● **Excerpted records**:
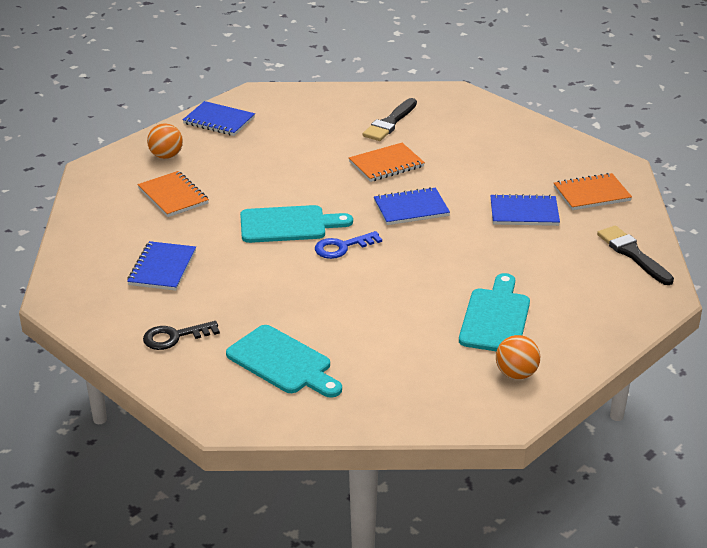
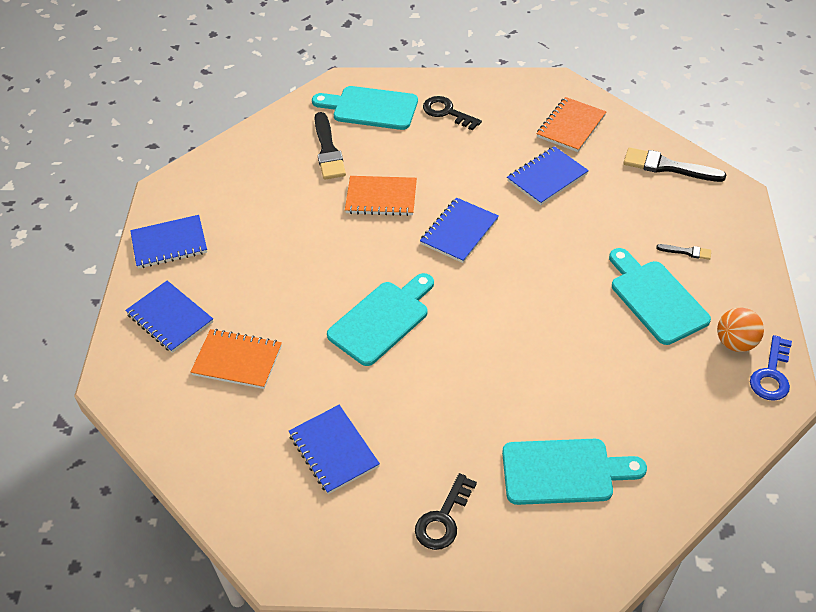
camera: 40 degrees left, 15 degrees up
(166, 156) = (170, 318): orange ball -> blue notebook
(342, 247) = (456, 312): blue key -> blue key (771, 374)
(386, 164) = (381, 198): orange notebook -> orange notebook turned 75 degrees clockwise
(455, 114) = (370, 108): none -> turquoise cutting board
(507, 142) = (447, 112): none -> black key
(564, 307) = (687, 252): none -> black brush

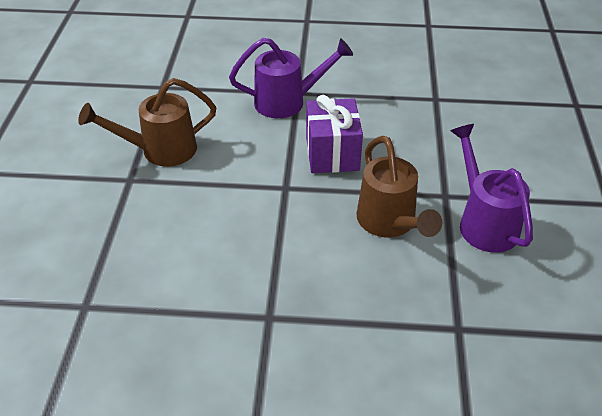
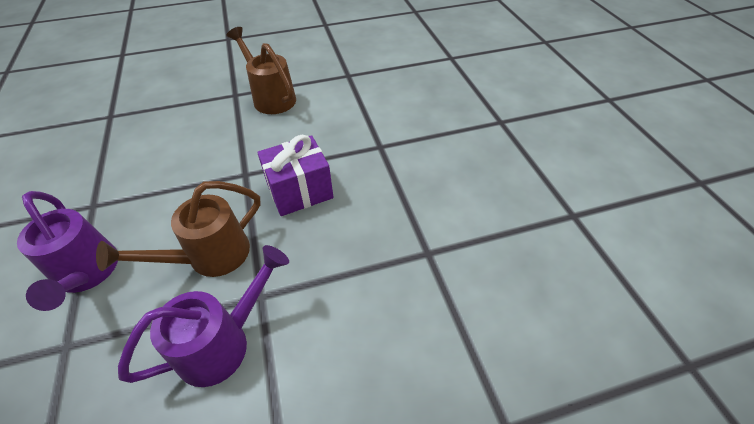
camera: 70 degrees right, 5 degrees up
(287, 102) = (362, 143): purple watering can -> purple watering can (87, 273)

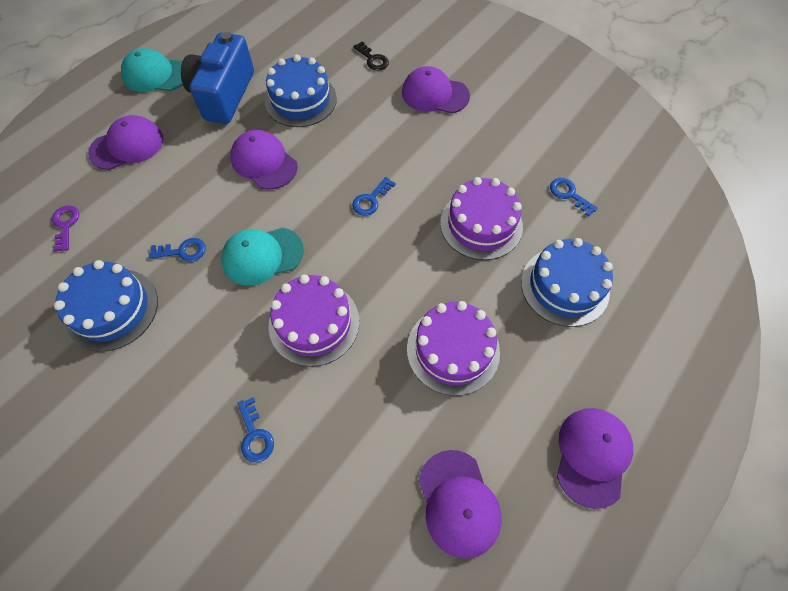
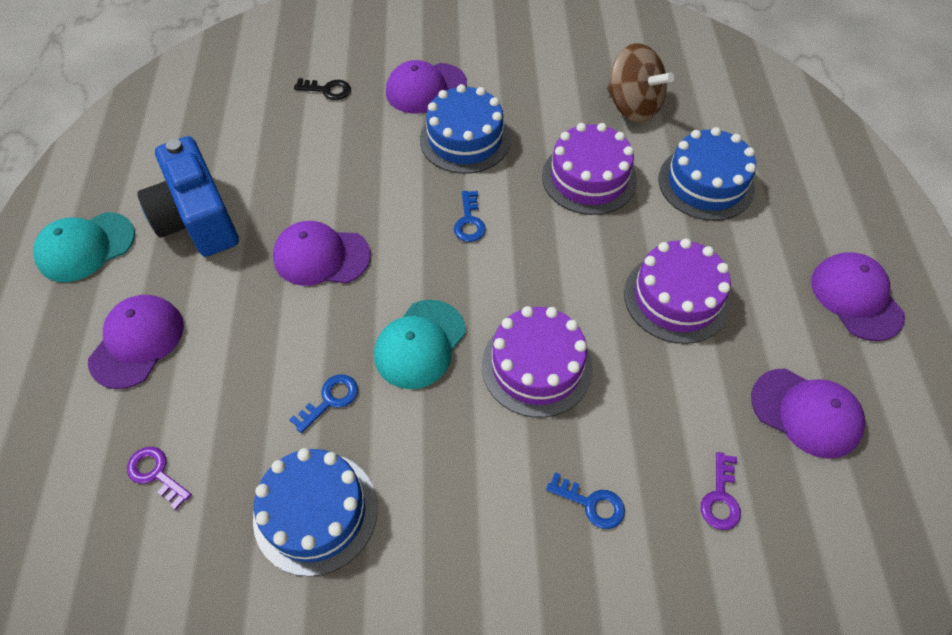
camera: 40 degrees left, 5 degrees down
(300, 100) = (293, 172): blue cake -> blue cake (465, 139)
(336, 505) = (720, 498): none -> purple key
(569, 194) = (633, 106): blue key -> brown spinning top

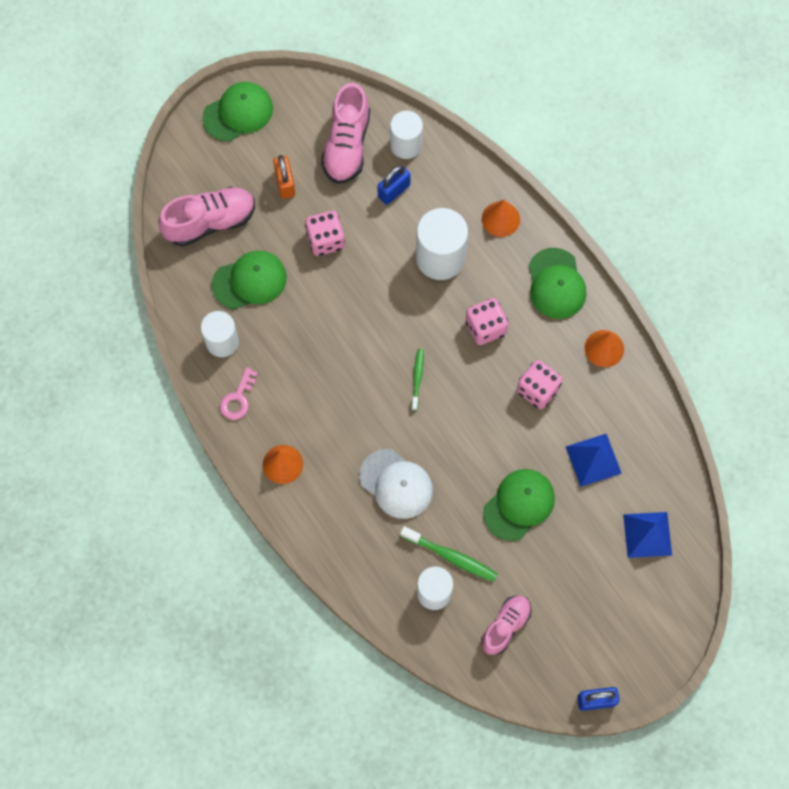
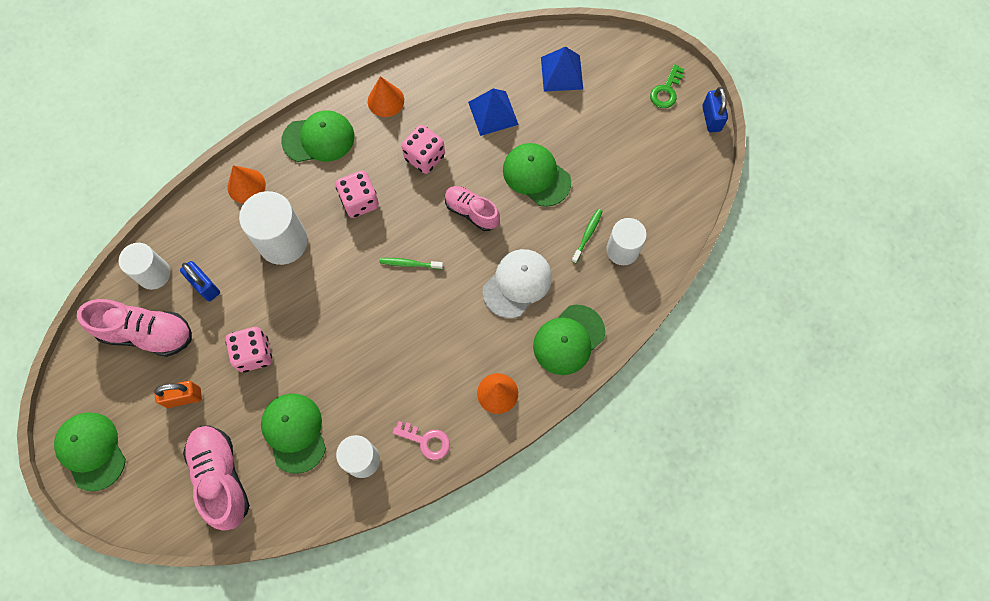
camera: 90 degrees left, 0 degrees up
(336, 534) = (568, 340): none -> green cap
(450, 556) = (587, 235): green toothbrush -> green toothbrush, size x0.64
(505, 626) = (650, 189): pink shoe -> pink shoe (471, 212)
(629, 651) = (666, 91): none -> green key

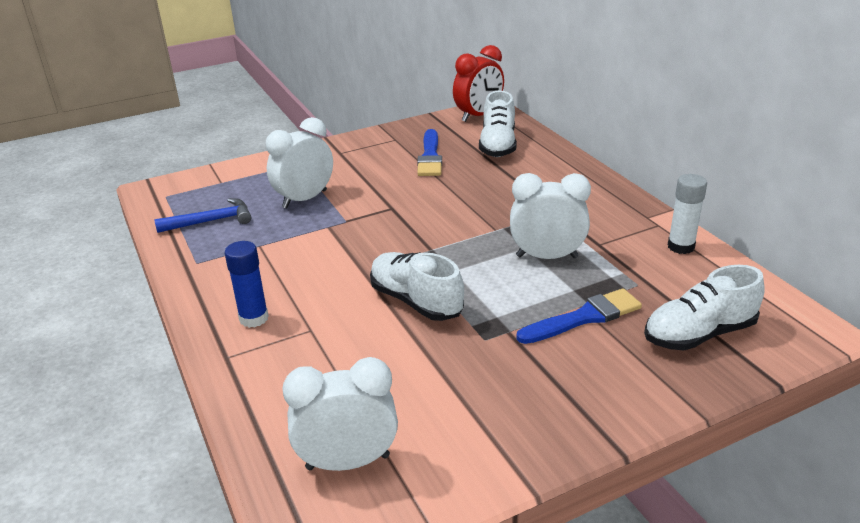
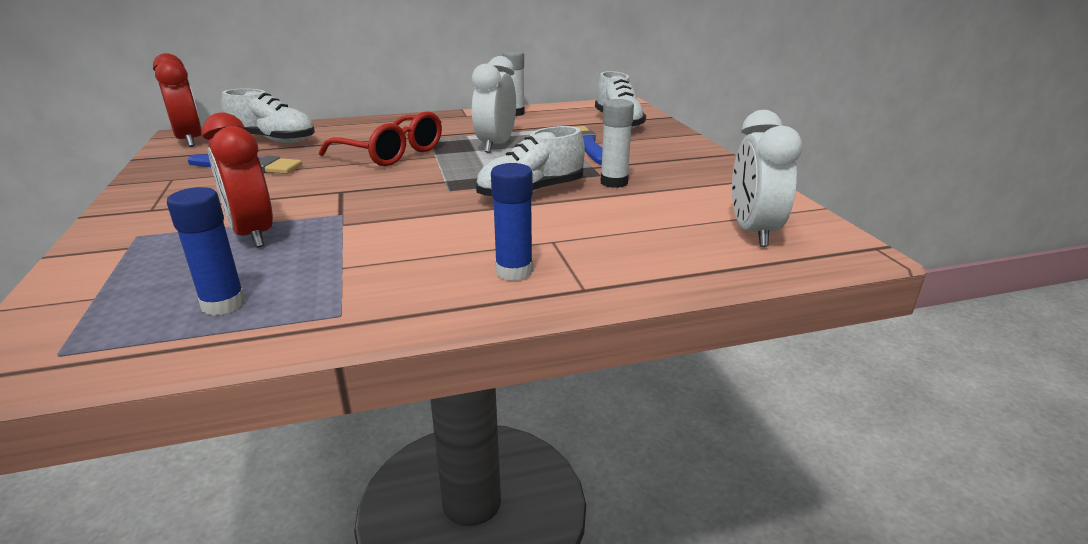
camera: 80 degrees left, 5 degrees down
(211, 221) = (223, 304): blue hammer -> blue glue stick
(304, 199) = (252, 234): white clock -> red clock
(462, 351) = (614, 182): none -> white glue stick
(491, 206) = (392, 153): none -> red glasses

● **Problem requirements**: Nothing but the pictures should be left out when the listing is repeated exactly.

● **Answer box**:
camera: 40 degrees left, 15 degrees up
(166, 156) = (170, 318): orange ball -> blue notebook
(342, 247) = (456, 312): blue key -> blue key (771, 374)
(386, 164) = (381, 198): orange notebook -> orange notebook turned 75 degrees clockwise
(455, 114) = (370, 108): none -> turquoise cutting board
(507, 142) = (447, 112): none -> black key
(564, 307) = (687, 252): none -> black brush

camera: 70 degrees right, 5 degrees up
(287, 102) = (362, 143): purple watering can -> purple watering can (87, 273)

camera: 40 degrees left, 5 degrees down
(300, 100) = (293, 172): blue cake -> blue cake (465, 139)
(336, 505) = (720, 498): none -> purple key
(569, 194) = (633, 106): blue key -> brown spinning top

camera: 90 degrees left, 0 degrees up
(336, 534) = (568, 340): none -> green cap
(450, 556) = (587, 235): green toothbrush -> green toothbrush, size x0.64
(505, 626) = (650, 189): pink shoe -> pink shoe (471, 212)
(629, 651) = (666, 91): none -> green key

camera: 80 degrees left, 5 degrees down
(211, 221) = (223, 304): blue hammer -> blue glue stick
(304, 199) = (252, 234): white clock -> red clock
(462, 351) = (614, 182): none -> white glue stick
(491, 206) = (392, 153): none -> red glasses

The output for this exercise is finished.